WHAT THE TASK ASKS:
Please reproduce the listing word for word. Pictures stay out.

THE DATA:
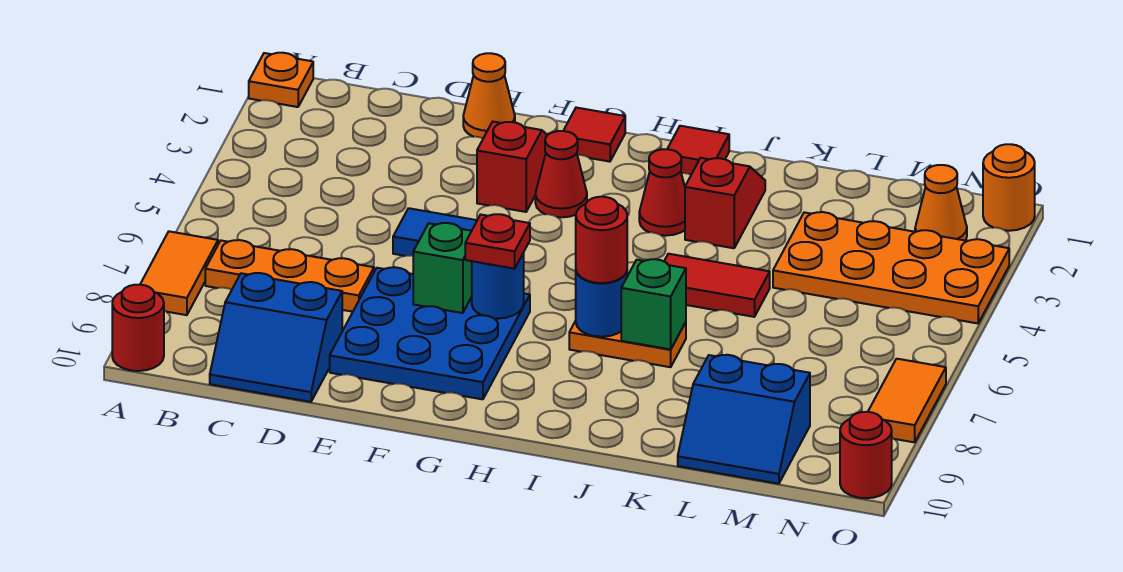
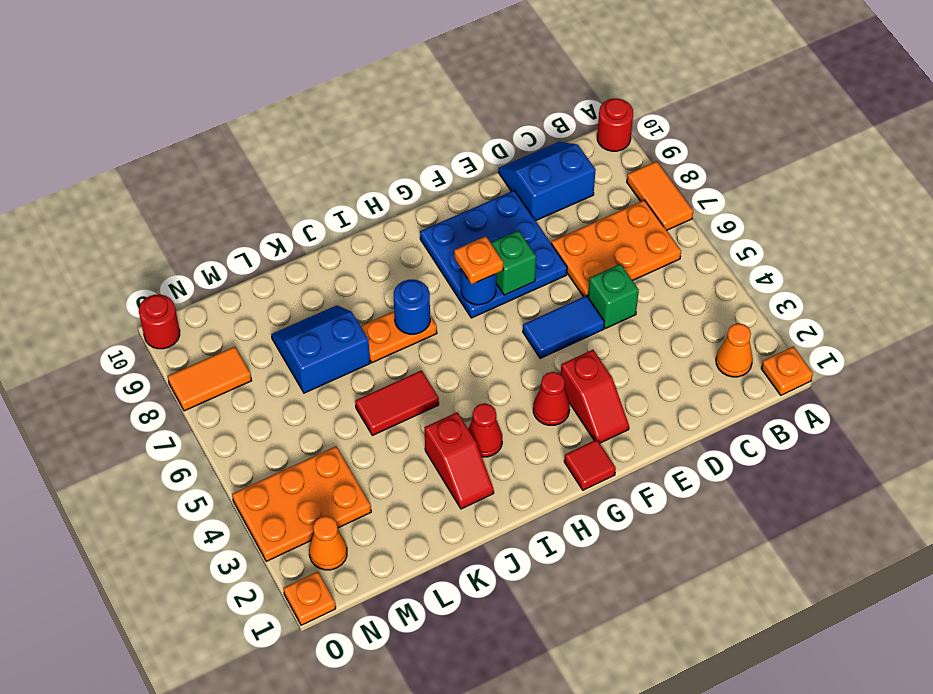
orange plate B7:D7 level 1 -> orange plate B6:D7 level 1
orange cone E1 level 1 -> orange cone B2 level 1
red plate G7 level 3 -> orange plate G7 level 3
red tile I1 level 1 -> none
red round brick I7 level 3 -> none
green brick J7 level 2 -> green brick D5 level 1
orange plate L3:O4 level 1 -> orange plate M3:O4 level 1
blue slope L9:M10 level 1 top 9 -> blue slope K7:L8 level 1 top 7
orange round brick O1 level 1 -> orange plate O1 level 1
orange tile O7:O8 level 1 -> orange tile N8:O8 level 1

TASK OUTPUT:
orange plate B7:D7 level 1 -> orange plate B6:D7 level 1
orange cone E1 level 1 -> orange cone B2 level 1
red plate G7 level 3 -> orange plate G7 level 3
red tile I1 level 1 -> none
red round brick I7 level 3 -> none
green brick J7 level 2 -> green brick D5 level 1
orange plate L3:O4 level 1 -> orange plate M3:O4 level 1
blue slope L9:M10 level 1 top 9 -> blue slope K7:L8 level 1 top 7
orange round brick O1 level 1 -> orange plate O1 level 1
orange tile O7:O8 level 1 -> orange tile N8:O8 level 1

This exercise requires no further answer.